Object quantity data:
————
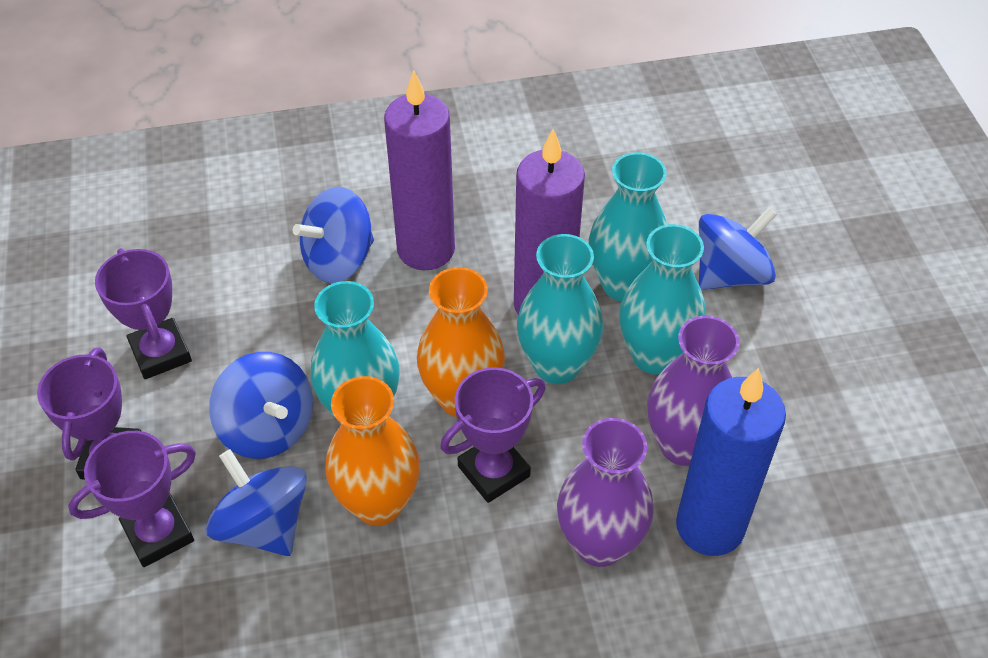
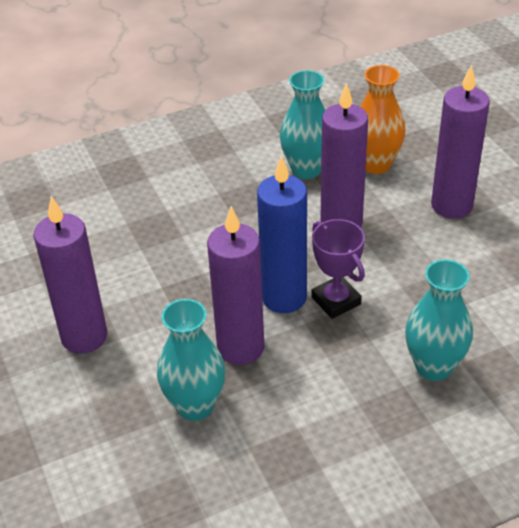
blue spinning top: 4 -> 0
orange vase: 2 -> 1
purple candle: 2 -> 4
purple trophy: 4 -> 1
purple vase: 2 -> 0
turquoise vase: 4 -> 3

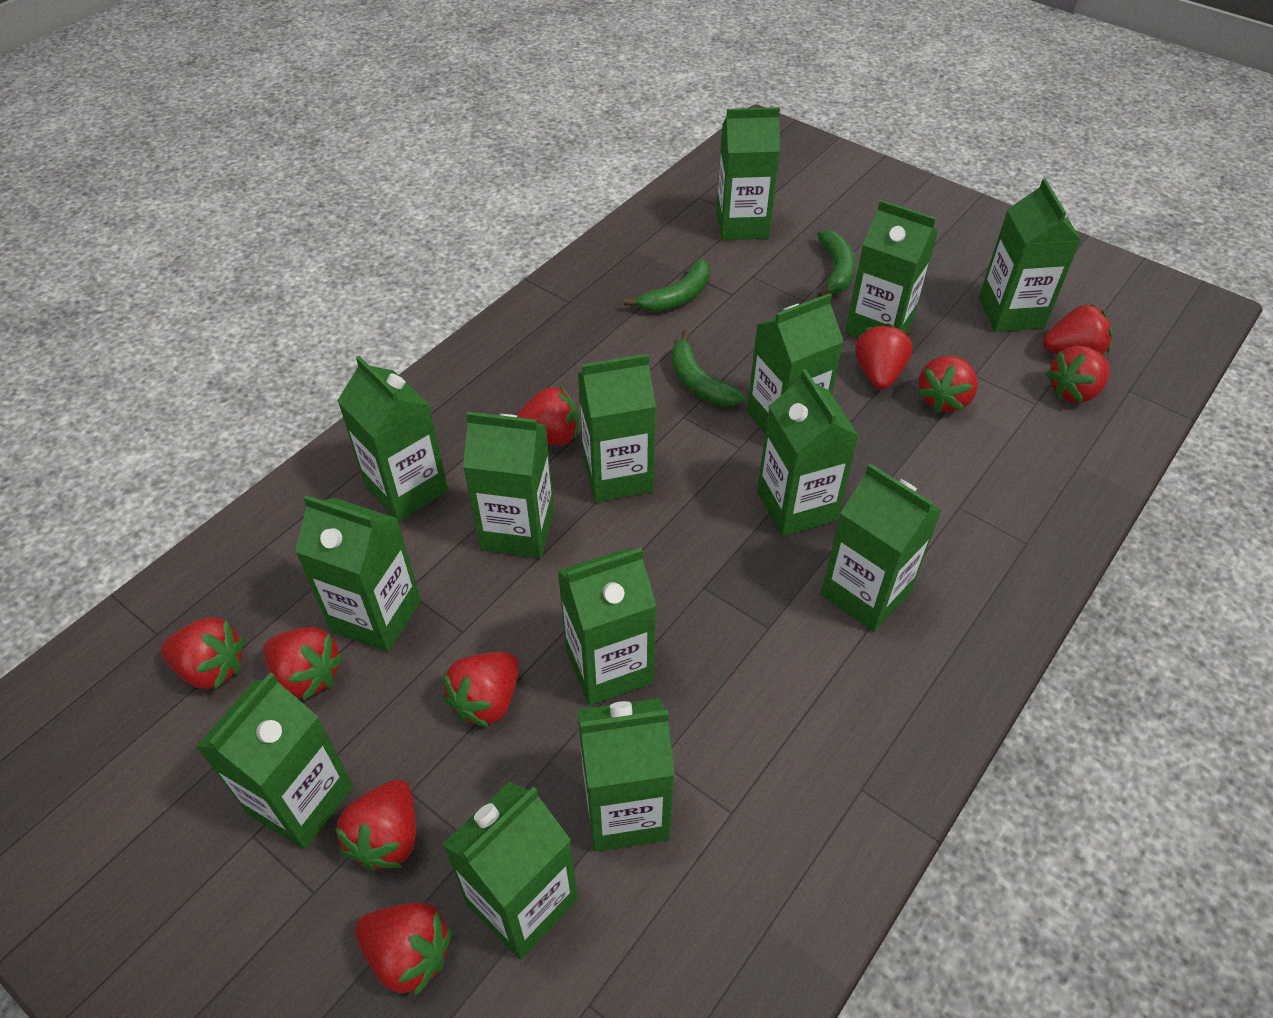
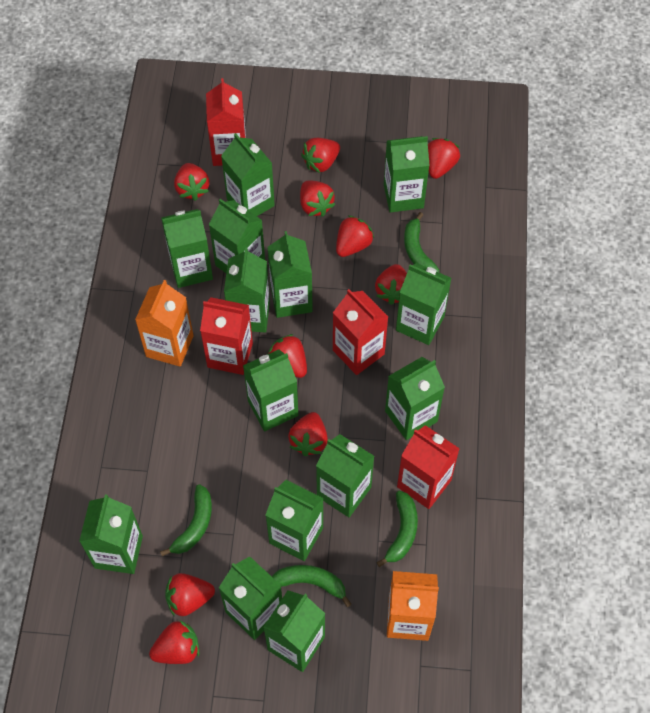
green banana: 3 -> 4
orange carton: 0 -> 2
red carton: 0 -> 4

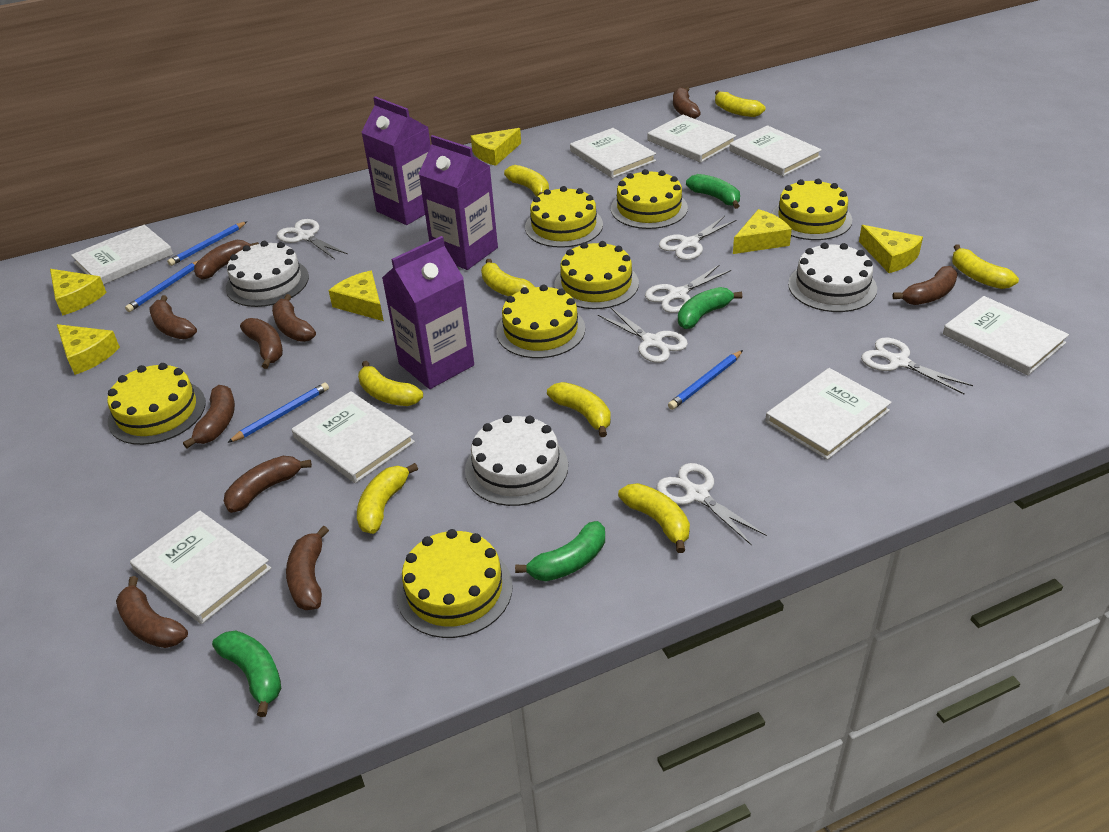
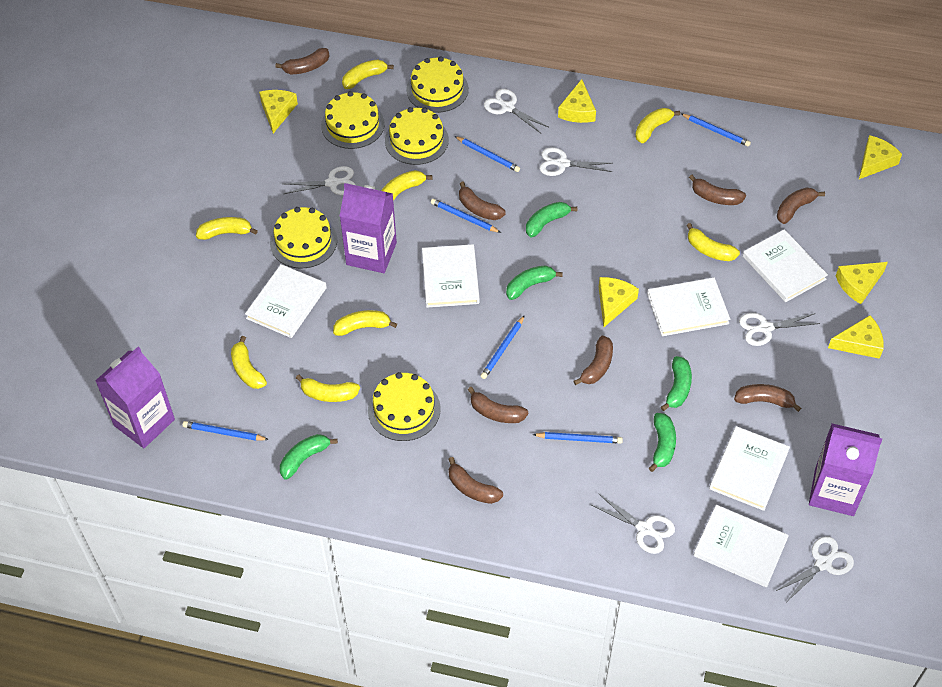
blue pencil: 4 -> 6
brown banana: 10 -> 8
green banana: 4 -> 5
white book: 8 -> 6
white cake: 3 -> 0
yellow cake: 7 -> 5

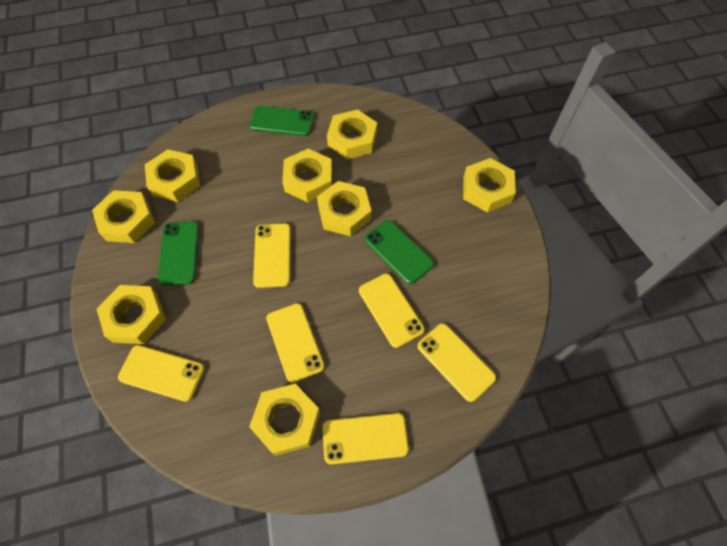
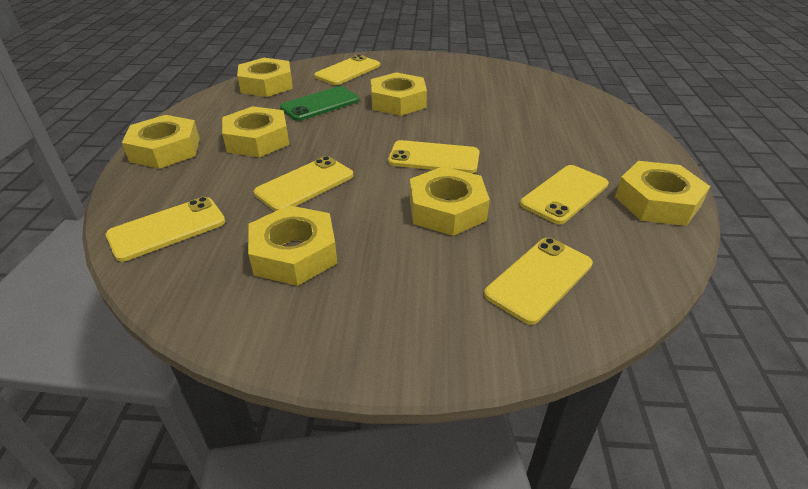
green phone: 3 -> 1
yellow nut: 8 -> 7

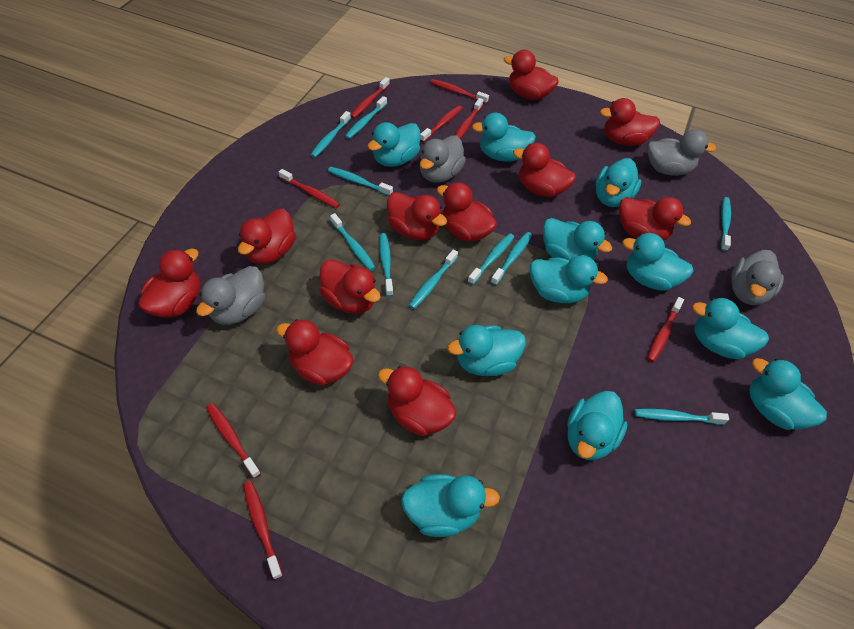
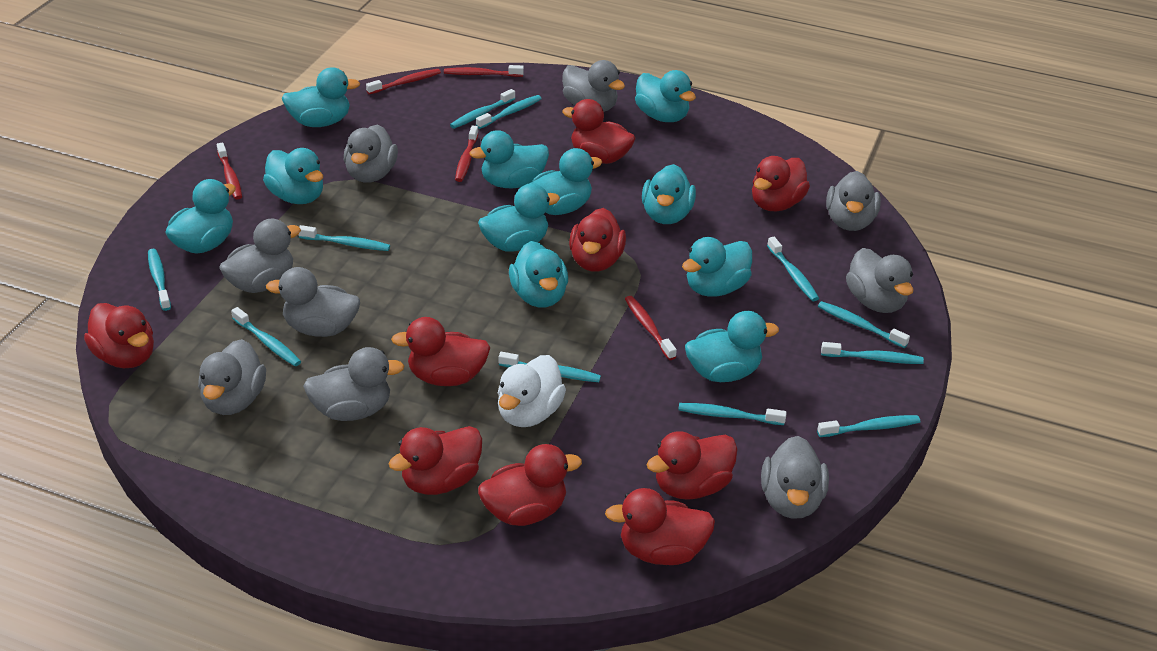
grey duck: 4 -> 9
red duck: 11 -> 9
red toothbrush: 8 -> 5
turquoise toothbrush: 10 -> 11
white duck: 0 -> 1

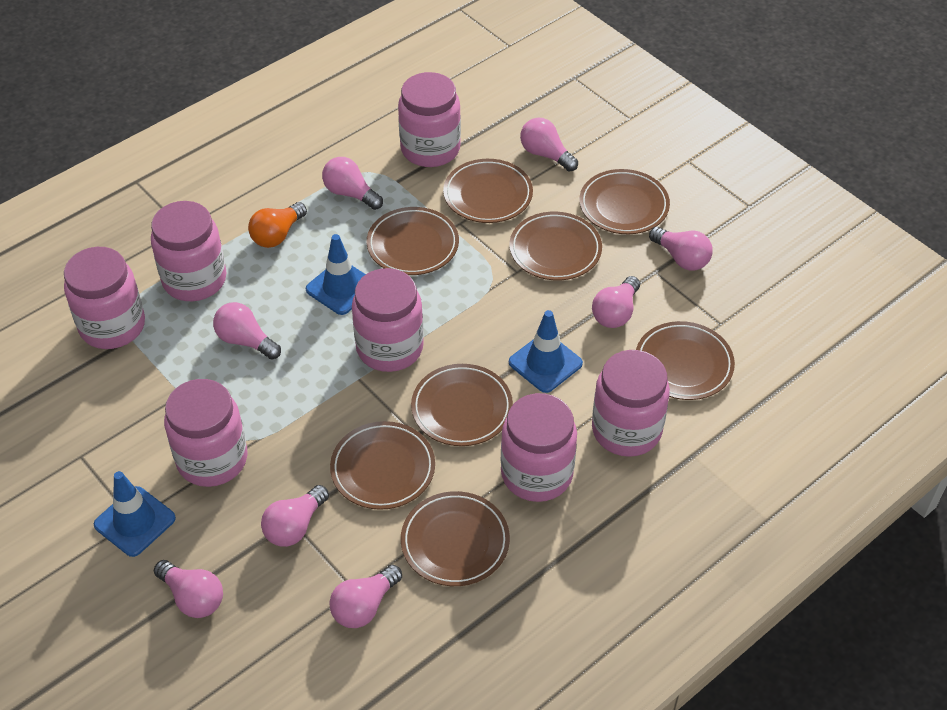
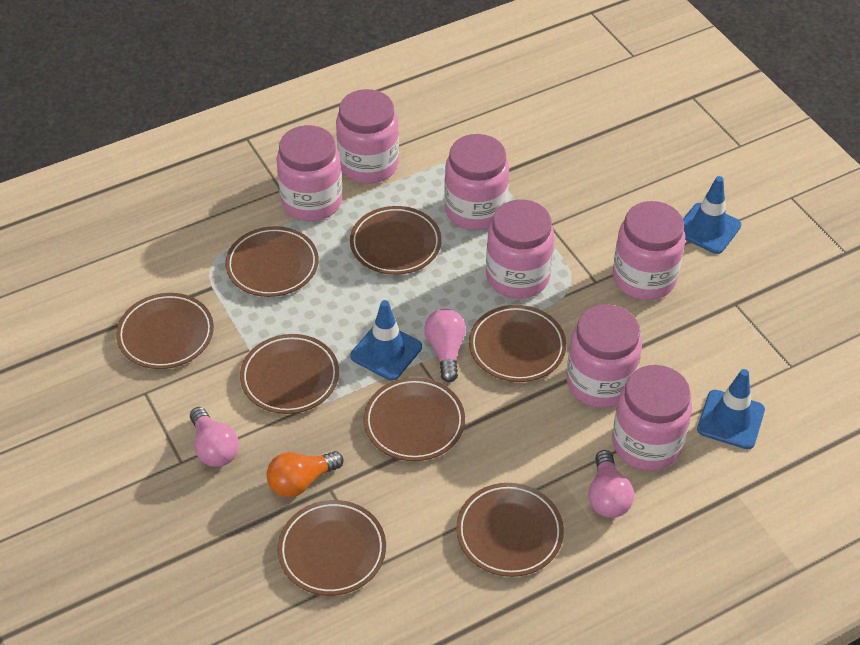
pink light bulb: 8 -> 3

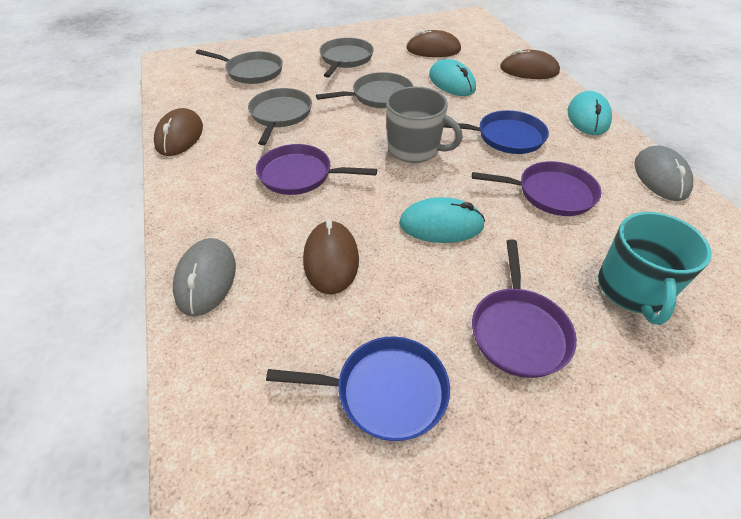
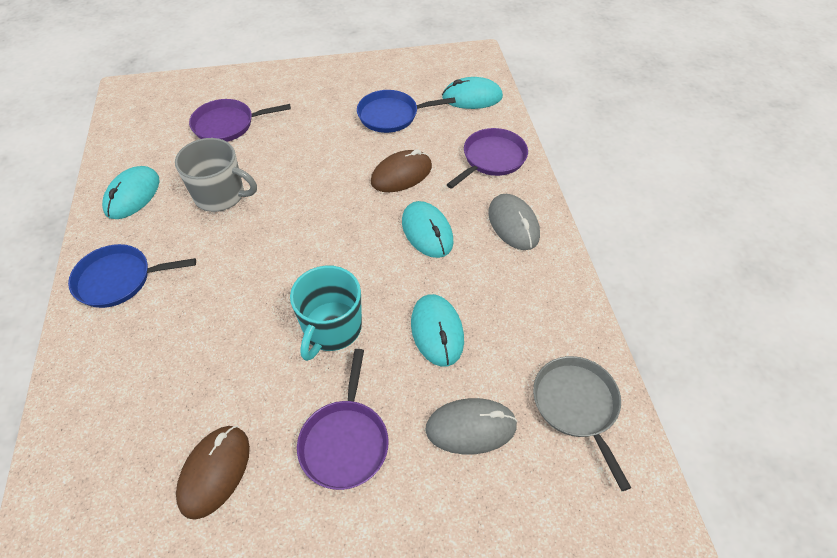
brown mouse: 4 -> 2
grey pan: 4 -> 1
turquoise mouse: 3 -> 4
————
§ Task goal: Are you able to set down all the lines above exactly, without any pictures?

§ Reply:
blue spinning top: 4 -> 0
orange vase: 2 -> 1
purple candle: 2 -> 4
purple trophy: 4 -> 1
purple vase: 2 -> 0
turquoise vase: 4 -> 3

green banana: 3 -> 4
orange carton: 0 -> 2
red carton: 0 -> 4

blue pencil: 4 -> 6
brown banana: 10 -> 8
green banana: 4 -> 5
white book: 8 -> 6
white cake: 3 -> 0
yellow cake: 7 -> 5

green phone: 3 -> 1
yellow nut: 8 -> 7

grey duck: 4 -> 9
red duck: 11 -> 9
red toothbrush: 8 -> 5
turquoise toothbrush: 10 -> 11
white duck: 0 -> 1

pink light bulb: 8 -> 3

brown mouse: 4 -> 2
grey pan: 4 -> 1
turquoise mouse: 3 -> 4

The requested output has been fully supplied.